Exercise aim: Word for word, restate the entries below from their first line through the line that contains "(403, 296) = (471, 310): green".

-------- Data to process

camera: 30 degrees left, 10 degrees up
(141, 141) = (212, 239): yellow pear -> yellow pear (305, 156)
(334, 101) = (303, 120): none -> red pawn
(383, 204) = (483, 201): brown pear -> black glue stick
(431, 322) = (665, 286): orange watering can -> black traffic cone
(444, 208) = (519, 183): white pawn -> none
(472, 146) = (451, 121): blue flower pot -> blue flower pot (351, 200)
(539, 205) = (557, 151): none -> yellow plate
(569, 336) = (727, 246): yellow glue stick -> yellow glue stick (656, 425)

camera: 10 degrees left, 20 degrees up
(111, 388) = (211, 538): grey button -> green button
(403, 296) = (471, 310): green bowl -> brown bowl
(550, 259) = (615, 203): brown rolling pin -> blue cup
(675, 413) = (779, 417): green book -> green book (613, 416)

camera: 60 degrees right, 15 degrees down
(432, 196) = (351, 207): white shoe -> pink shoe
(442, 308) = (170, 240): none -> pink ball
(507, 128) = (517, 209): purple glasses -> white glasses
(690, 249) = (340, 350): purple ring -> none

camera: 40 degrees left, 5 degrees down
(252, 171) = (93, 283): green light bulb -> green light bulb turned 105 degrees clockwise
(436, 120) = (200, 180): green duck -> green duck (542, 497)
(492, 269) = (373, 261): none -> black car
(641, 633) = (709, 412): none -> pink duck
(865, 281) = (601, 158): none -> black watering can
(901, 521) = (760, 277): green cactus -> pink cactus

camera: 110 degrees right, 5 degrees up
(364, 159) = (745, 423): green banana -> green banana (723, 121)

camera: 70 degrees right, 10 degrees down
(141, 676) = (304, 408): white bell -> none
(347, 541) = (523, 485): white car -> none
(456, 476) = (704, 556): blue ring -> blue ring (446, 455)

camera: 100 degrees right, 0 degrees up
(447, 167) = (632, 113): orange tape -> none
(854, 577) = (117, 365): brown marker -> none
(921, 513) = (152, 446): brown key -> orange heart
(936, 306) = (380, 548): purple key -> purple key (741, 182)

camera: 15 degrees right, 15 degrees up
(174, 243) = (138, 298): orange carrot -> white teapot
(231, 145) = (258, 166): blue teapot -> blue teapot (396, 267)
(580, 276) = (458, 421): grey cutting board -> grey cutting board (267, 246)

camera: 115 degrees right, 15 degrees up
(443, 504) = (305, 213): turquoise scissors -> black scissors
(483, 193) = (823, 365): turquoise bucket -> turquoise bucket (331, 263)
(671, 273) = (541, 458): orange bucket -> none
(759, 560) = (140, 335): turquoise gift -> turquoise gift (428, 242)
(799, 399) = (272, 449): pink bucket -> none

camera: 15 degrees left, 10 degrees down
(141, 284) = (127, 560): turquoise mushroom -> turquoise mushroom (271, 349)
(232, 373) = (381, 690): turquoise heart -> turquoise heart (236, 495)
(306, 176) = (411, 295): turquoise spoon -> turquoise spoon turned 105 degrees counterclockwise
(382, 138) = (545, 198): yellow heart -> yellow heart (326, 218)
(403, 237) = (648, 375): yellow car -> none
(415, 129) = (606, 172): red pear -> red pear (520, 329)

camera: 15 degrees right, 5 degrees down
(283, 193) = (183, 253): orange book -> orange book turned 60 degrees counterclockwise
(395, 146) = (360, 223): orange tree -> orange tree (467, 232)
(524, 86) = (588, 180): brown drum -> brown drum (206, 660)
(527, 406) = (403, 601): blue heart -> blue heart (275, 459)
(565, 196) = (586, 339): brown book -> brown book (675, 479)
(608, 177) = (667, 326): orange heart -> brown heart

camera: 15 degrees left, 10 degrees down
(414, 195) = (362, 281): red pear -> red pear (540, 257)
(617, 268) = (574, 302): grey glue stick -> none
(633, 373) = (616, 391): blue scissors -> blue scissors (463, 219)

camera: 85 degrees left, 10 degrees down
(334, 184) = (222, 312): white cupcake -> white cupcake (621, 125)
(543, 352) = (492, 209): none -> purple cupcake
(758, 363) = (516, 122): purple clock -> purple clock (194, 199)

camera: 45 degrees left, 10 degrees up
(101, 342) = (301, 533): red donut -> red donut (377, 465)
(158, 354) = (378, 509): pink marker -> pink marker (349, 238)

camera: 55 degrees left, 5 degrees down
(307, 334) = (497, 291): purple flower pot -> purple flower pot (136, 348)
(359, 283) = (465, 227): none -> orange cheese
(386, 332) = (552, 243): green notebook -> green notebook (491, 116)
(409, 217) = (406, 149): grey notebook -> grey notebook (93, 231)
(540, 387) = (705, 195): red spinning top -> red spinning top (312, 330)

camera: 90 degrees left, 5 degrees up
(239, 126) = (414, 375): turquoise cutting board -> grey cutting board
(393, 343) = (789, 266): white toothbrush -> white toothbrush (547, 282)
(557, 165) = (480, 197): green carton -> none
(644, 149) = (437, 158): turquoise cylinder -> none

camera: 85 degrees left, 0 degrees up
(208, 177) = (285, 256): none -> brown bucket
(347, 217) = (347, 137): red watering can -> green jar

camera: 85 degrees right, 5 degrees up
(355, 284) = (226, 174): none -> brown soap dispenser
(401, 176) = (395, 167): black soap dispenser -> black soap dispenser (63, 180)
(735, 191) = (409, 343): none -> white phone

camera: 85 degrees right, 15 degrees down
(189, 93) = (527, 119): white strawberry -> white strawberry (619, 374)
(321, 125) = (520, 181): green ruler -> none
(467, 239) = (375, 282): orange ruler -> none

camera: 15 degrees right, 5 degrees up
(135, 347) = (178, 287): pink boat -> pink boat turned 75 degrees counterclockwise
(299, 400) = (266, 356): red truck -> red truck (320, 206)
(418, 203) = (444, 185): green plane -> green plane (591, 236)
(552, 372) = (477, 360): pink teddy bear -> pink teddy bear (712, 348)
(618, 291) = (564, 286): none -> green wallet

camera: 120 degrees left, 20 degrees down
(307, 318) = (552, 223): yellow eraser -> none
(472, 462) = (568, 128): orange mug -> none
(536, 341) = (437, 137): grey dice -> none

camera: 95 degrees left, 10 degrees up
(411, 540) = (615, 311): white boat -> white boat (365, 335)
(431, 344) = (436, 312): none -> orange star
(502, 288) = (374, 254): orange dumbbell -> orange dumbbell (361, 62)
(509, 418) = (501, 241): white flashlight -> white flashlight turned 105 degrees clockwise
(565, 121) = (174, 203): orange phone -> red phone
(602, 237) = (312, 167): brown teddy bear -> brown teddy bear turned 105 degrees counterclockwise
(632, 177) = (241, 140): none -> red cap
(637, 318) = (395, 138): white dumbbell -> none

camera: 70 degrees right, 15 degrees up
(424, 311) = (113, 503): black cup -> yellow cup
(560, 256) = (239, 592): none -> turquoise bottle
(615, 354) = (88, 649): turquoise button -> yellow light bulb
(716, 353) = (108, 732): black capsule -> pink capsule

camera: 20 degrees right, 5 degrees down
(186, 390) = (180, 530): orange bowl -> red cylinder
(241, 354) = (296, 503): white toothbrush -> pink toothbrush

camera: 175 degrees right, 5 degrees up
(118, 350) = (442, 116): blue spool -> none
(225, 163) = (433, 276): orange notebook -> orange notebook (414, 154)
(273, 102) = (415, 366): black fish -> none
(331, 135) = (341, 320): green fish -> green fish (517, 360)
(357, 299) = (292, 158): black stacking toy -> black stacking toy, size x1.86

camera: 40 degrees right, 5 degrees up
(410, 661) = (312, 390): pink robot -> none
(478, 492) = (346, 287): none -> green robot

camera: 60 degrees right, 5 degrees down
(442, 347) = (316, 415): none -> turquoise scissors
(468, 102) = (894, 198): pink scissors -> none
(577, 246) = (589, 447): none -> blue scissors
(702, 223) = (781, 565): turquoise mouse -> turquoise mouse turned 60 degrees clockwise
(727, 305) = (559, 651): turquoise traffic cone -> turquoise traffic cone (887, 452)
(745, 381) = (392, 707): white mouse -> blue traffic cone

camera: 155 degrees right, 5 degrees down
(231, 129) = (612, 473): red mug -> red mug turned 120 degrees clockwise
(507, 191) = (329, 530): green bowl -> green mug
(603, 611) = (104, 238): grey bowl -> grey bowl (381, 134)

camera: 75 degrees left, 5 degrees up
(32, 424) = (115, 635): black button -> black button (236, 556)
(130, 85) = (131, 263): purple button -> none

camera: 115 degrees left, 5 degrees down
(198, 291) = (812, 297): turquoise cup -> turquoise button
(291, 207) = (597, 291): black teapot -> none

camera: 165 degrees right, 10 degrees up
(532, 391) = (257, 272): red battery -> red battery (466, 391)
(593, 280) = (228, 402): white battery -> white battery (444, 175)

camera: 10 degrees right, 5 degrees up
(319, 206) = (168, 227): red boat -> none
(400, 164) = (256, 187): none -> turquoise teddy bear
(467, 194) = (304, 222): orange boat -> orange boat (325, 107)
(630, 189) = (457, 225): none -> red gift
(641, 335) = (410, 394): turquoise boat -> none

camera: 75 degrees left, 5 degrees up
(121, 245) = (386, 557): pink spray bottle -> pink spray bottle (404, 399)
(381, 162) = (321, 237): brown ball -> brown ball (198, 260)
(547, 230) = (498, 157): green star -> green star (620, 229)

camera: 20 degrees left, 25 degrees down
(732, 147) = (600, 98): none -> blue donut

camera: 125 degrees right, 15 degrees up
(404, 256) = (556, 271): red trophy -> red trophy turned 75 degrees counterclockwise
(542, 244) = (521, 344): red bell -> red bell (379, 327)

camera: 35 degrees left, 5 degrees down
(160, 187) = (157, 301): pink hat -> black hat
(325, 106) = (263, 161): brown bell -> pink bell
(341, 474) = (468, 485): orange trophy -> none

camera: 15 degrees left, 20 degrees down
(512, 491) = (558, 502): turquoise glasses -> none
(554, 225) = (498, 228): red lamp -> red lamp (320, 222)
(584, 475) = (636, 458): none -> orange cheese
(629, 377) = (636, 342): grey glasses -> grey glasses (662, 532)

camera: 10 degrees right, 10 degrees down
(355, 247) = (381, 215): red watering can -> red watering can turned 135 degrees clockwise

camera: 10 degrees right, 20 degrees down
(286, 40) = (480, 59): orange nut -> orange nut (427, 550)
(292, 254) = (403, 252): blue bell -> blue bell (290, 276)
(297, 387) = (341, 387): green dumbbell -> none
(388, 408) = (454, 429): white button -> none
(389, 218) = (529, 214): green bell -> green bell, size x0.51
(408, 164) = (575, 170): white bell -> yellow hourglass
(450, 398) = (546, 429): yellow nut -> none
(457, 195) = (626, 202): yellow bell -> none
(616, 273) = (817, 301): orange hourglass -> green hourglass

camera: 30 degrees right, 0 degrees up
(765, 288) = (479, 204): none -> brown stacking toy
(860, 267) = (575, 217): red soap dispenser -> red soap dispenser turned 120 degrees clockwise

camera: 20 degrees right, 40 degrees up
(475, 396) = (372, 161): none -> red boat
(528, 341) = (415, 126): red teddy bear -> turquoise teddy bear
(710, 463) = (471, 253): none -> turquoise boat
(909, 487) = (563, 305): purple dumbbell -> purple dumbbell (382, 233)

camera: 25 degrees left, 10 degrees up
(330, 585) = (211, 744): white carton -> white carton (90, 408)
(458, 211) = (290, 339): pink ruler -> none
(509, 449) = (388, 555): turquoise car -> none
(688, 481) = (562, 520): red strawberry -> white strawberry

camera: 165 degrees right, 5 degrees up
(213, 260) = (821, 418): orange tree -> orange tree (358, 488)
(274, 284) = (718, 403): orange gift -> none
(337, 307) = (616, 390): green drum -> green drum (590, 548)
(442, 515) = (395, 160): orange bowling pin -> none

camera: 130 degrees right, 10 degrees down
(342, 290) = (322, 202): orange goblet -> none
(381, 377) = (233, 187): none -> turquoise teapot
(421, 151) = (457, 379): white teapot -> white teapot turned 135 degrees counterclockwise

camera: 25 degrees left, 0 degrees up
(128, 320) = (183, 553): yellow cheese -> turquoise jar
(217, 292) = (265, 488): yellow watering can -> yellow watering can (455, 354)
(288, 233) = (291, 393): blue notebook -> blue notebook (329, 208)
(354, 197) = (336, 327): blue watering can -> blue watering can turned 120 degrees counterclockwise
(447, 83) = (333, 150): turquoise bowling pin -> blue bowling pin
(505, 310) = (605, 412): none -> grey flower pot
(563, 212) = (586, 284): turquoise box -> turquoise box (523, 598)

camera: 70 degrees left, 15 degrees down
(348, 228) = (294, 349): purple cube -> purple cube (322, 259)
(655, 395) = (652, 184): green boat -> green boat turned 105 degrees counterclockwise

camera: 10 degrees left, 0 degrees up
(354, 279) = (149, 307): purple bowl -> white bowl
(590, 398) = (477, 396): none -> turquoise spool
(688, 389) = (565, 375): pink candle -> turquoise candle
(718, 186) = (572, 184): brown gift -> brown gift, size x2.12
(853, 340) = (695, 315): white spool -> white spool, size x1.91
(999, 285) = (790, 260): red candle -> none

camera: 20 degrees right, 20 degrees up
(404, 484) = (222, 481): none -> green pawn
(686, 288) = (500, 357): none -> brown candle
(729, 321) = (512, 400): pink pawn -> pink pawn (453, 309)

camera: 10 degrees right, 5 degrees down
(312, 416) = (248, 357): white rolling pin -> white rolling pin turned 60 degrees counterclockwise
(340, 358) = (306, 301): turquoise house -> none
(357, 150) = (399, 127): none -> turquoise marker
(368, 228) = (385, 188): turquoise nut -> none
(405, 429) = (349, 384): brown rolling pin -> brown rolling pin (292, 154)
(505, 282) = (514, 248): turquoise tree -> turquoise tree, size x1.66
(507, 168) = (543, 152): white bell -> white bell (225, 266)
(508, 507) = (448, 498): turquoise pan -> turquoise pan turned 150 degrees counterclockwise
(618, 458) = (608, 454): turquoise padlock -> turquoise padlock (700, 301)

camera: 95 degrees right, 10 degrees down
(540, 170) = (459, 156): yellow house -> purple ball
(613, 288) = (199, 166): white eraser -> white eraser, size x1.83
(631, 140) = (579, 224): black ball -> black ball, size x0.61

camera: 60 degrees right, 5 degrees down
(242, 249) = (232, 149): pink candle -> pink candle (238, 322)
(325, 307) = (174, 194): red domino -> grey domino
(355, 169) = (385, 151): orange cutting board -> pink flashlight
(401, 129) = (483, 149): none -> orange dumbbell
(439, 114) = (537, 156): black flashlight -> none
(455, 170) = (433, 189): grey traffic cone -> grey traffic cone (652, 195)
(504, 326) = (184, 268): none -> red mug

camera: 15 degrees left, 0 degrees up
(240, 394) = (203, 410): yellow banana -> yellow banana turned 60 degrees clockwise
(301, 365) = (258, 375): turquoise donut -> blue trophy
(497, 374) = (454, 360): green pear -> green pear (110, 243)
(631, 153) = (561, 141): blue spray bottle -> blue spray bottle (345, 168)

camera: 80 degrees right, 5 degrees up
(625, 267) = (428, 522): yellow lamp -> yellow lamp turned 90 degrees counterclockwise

----------------

Answer below:
camera: 30 degrees left, 10 degrees up
(141, 141) = (212, 239): yellow pear -> yellow pear (305, 156)
(334, 101) = (303, 120): none -> red pawn
(383, 204) = (483, 201): brown pear -> black glue stick
(431, 322) = (665, 286): orange watering can -> black traffic cone
(444, 208) = (519, 183): white pawn -> none
(472, 146) = (451, 121): blue flower pot -> blue flower pot (351, 200)
(539, 205) = (557, 151): none -> yellow plate
(569, 336) = (727, 246): yellow glue stick -> yellow glue stick (656, 425)

camera: 10 degrees left, 20 degrees up
(111, 388) = (211, 538): grey button -> green button
(403, 296) = (471, 310): green bowl -> brown bowl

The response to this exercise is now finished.